Please repeat word for word the line containing "(591, 218) = (451, 87): brown" and every following line up to and including the last one below, pictures excluded.

---------- Extracted entries

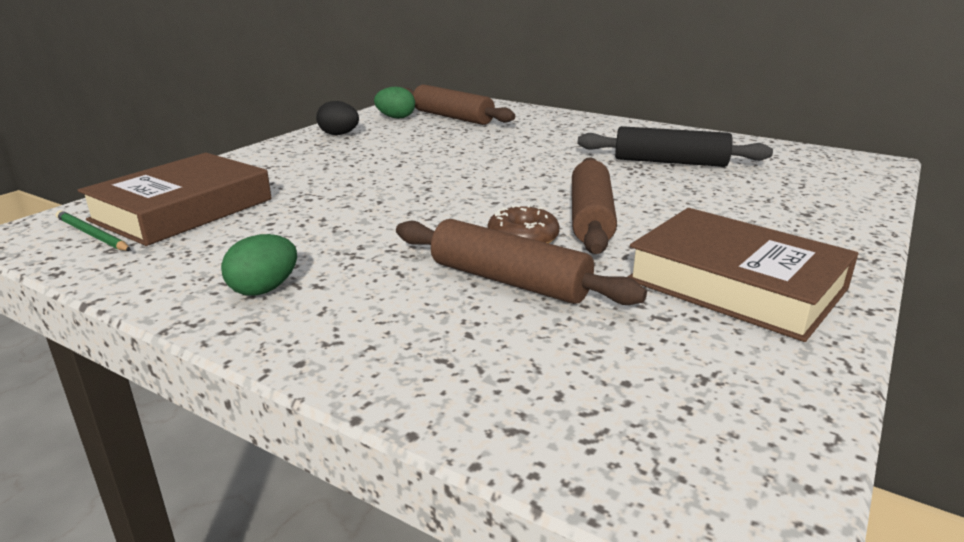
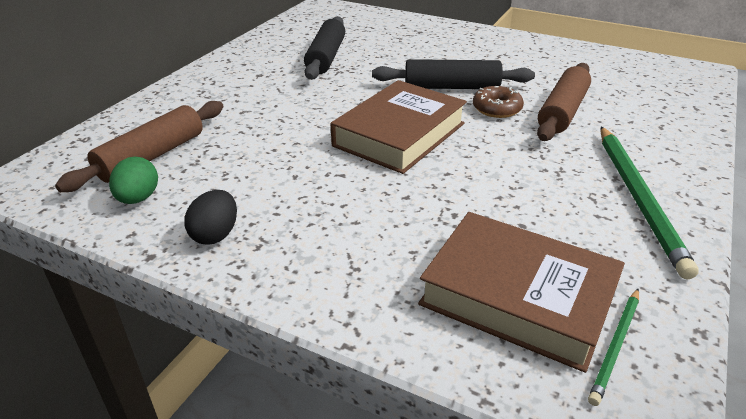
camera: 95 degrees left, 10 degrees up
(264, 289) = (638, 198): green egg -> green pencil
(591, 218) = (451, 87): brown rolling pin -> black rolling pin
(735, 284) = (526, 56): brown book -> brown book (399, 134)

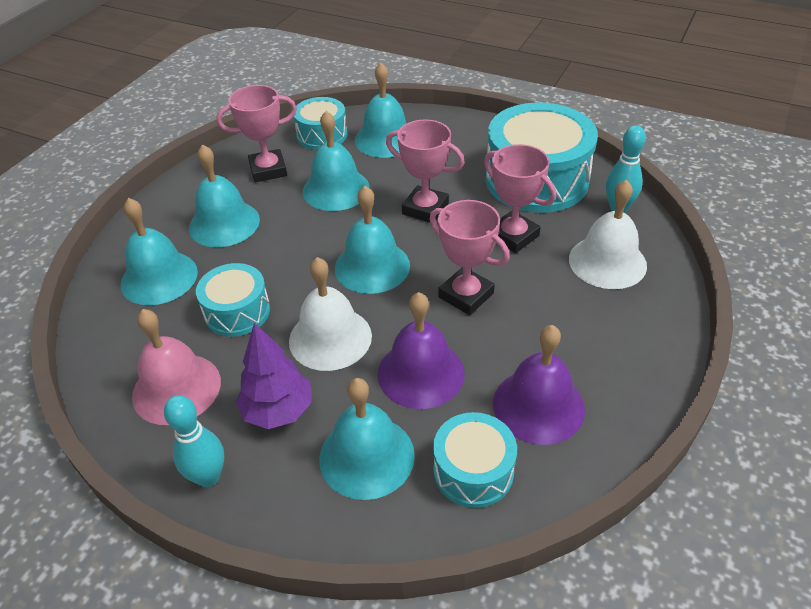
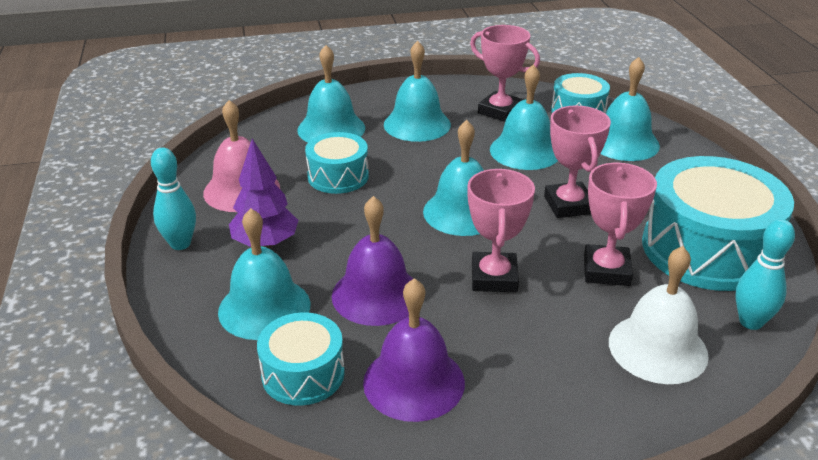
camera: 50 degrees right, 10 degrees down
(330, 338) = (361, 231): white bell -> none

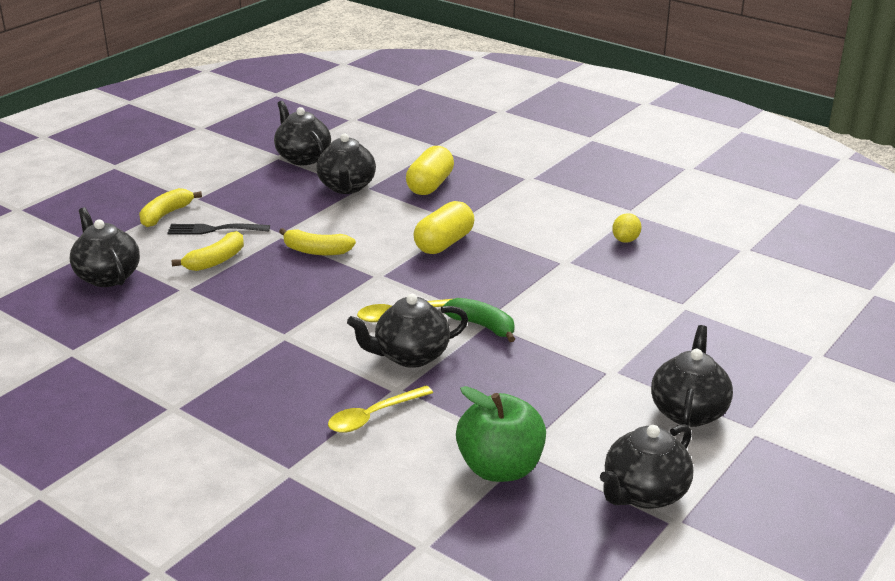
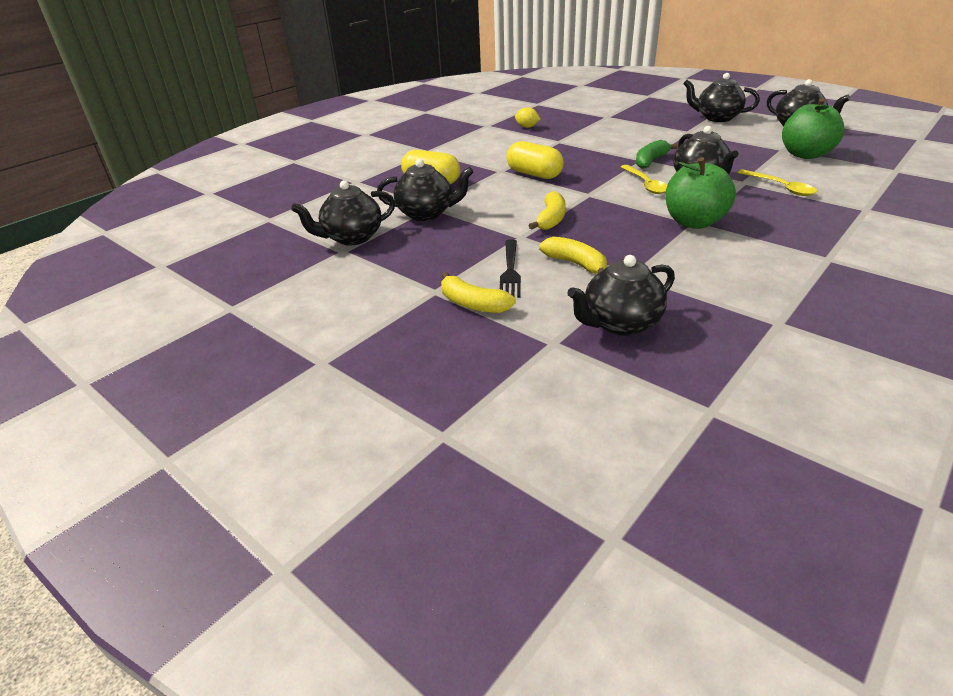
camera: 85 degrees left, 5 degrees up
(286, 335) = (694, 222): none -> green apple

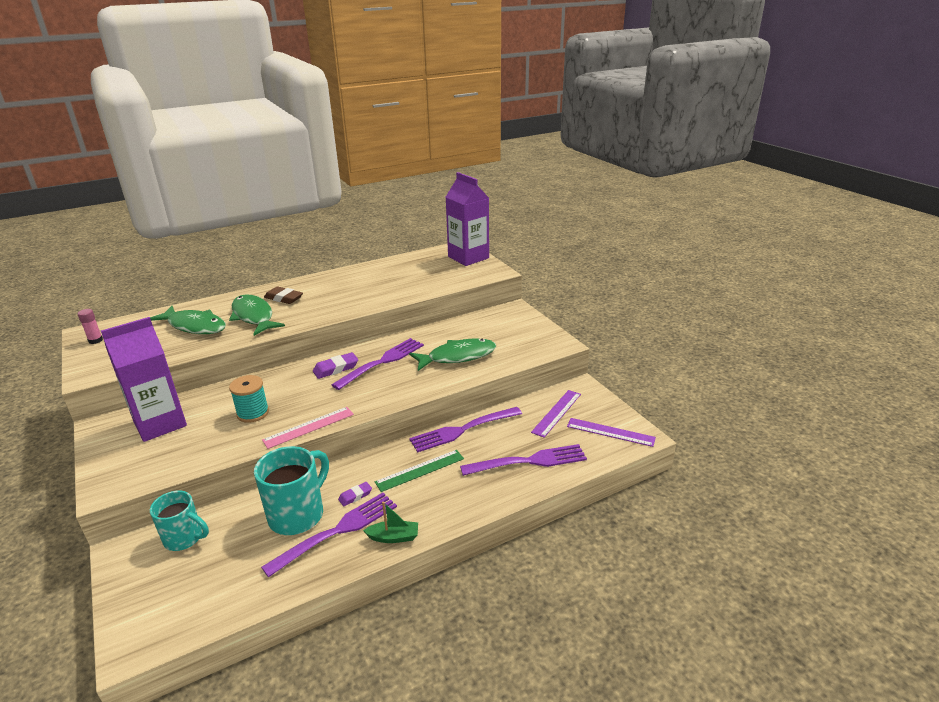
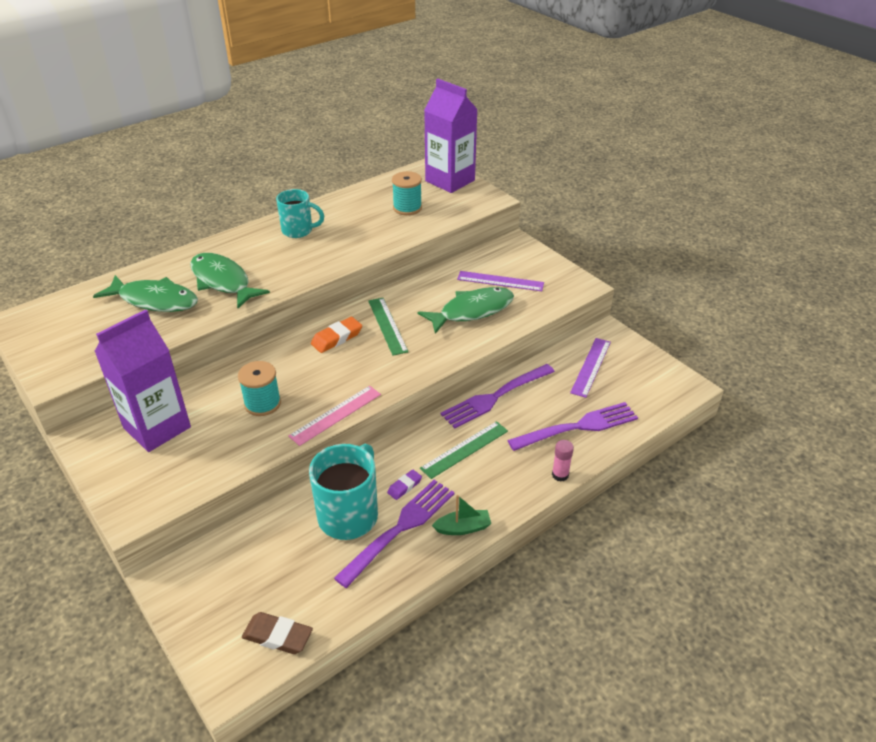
camera: 10 degrees left, 10 degrees up
(95, 340) = (37, 330): pink glue stick -> pink glue stick (560, 475)
(185, 538) = (233, 556): turquoise mug -> turquoise mug (298, 231)
(284, 298) = (248, 253): brown eraser -> brown eraser (277, 636)
(336, 368) = (337, 338): purple eraser -> orange eraser
(382, 362) = (387, 325): purple fork -> green ruler
(425, 274) = (407, 208): none -> turquoise spool
(610, 432) = (653, 384): purple ruler -> purple ruler (500, 281)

--------------------

• Task output:
(591, 218) = (451, 87): brown rolling pin -> black rolling pin
(735, 284) = (526, 56): brown book -> brown book (399, 134)

camera: 50 degrees right, 10 degrees down
(330, 338) = (361, 231): white bell -> none

camera: 85 degrees left, 5 degrees up
(286, 335) = (694, 222): none -> green apple

camera: 10 degrees left, 10 degrees up
(95, 340) = (37, 330): pink glue stick -> pink glue stick (560, 475)
(185, 538) = (233, 556): turquoise mug -> turquoise mug (298, 231)
(284, 298) = (248, 253): brown eraser -> brown eraser (277, 636)
(336, 368) = (337, 338): purple eraser -> orange eraser
(382, 362) = (387, 325): purple fork -> green ruler
(425, 274) = (407, 208): none -> turquoise spool
(610, 432) = (653, 384): purple ruler -> purple ruler (500, 281)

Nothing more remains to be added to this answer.